── Material for this task ──
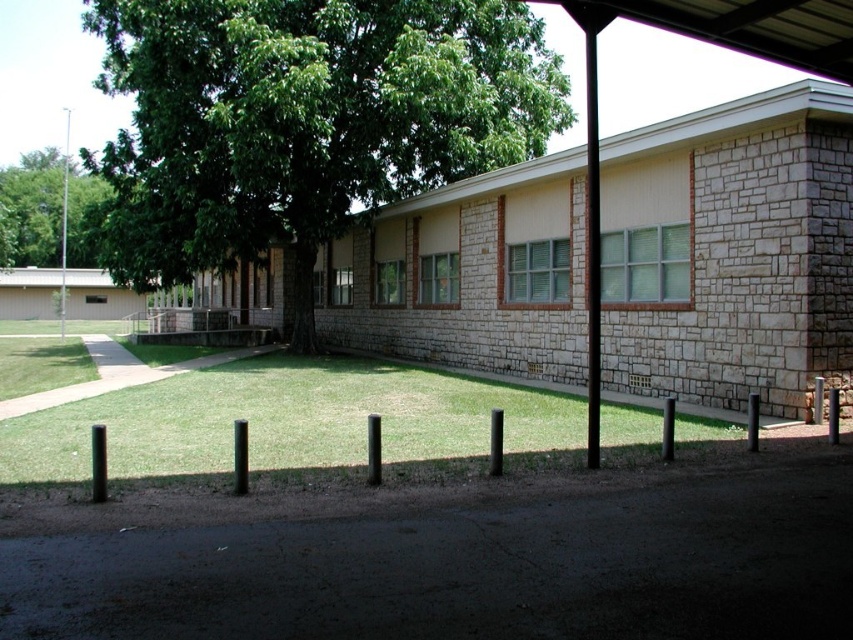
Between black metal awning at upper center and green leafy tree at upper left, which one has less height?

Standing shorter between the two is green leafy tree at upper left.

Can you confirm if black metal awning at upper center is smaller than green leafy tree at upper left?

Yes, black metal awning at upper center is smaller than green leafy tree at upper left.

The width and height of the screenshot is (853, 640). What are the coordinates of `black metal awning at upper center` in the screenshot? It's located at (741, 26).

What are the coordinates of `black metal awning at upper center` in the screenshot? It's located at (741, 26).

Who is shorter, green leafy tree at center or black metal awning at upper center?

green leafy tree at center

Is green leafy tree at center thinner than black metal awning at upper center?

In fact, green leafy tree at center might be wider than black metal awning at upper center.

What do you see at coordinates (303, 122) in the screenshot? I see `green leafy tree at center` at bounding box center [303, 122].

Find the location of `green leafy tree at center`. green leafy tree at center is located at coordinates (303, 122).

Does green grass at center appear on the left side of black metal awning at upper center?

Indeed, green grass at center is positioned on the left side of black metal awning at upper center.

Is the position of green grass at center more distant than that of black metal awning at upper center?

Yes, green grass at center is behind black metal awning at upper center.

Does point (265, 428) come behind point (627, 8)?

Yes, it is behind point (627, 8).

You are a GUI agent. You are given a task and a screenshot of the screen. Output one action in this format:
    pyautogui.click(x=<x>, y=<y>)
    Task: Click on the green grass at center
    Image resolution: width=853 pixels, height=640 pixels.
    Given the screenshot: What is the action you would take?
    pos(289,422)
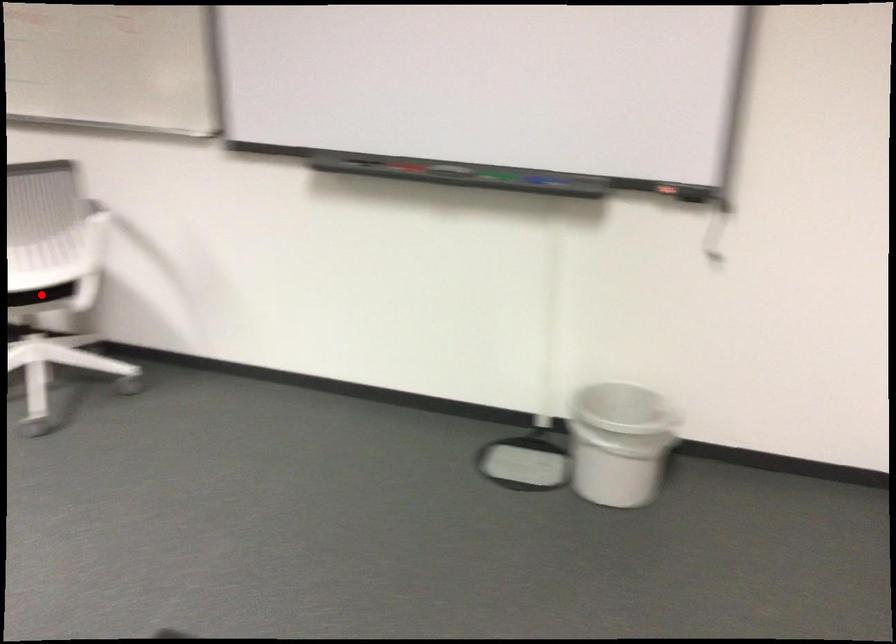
───
__What you should do__:
Select every line in the data above that contains the word "side".

__Response__:
Does green grass at center appear on the left side of black metal awning at upper center?
Indeed, green grass at center is positioned on the left side of black metal awning at upper center.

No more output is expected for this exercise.